═════ DATA FOR THIS TASK ═════
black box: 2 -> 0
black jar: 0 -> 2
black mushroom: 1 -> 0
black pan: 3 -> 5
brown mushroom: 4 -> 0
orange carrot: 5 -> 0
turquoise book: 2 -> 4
═════
═════ DATA FOR THIS TASK ═════
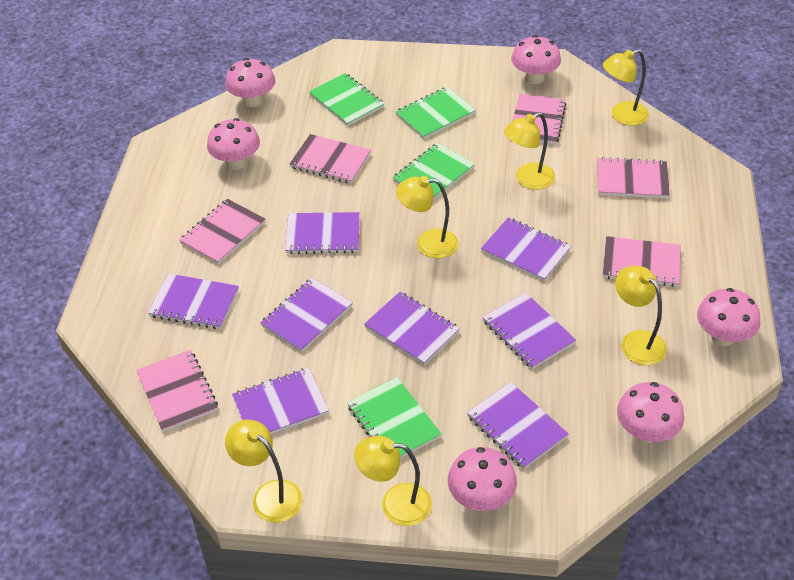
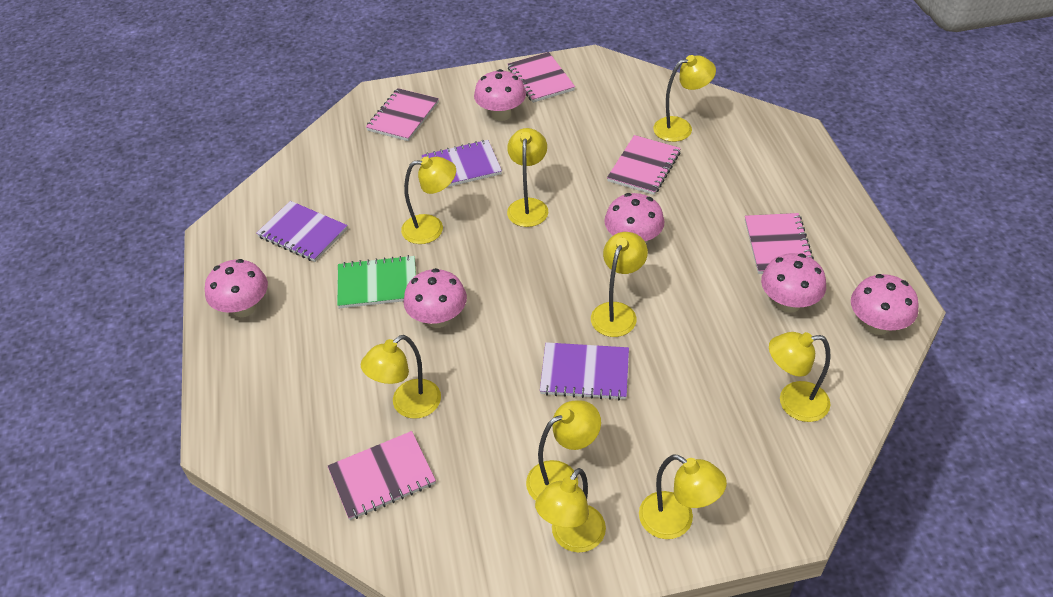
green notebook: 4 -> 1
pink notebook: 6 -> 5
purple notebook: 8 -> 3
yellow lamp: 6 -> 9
═════
■ TASK:
All lines above between those holding "black mushroom: 1 -> 0" and "turquoise book: 2 -> 4", inclusive, must be set down unchanged, and no other line may be included.

■ REPLY:
black mushroom: 1 -> 0
black pan: 3 -> 5
brown mushroom: 4 -> 0
orange carrot: 5 -> 0
turquoise book: 2 -> 4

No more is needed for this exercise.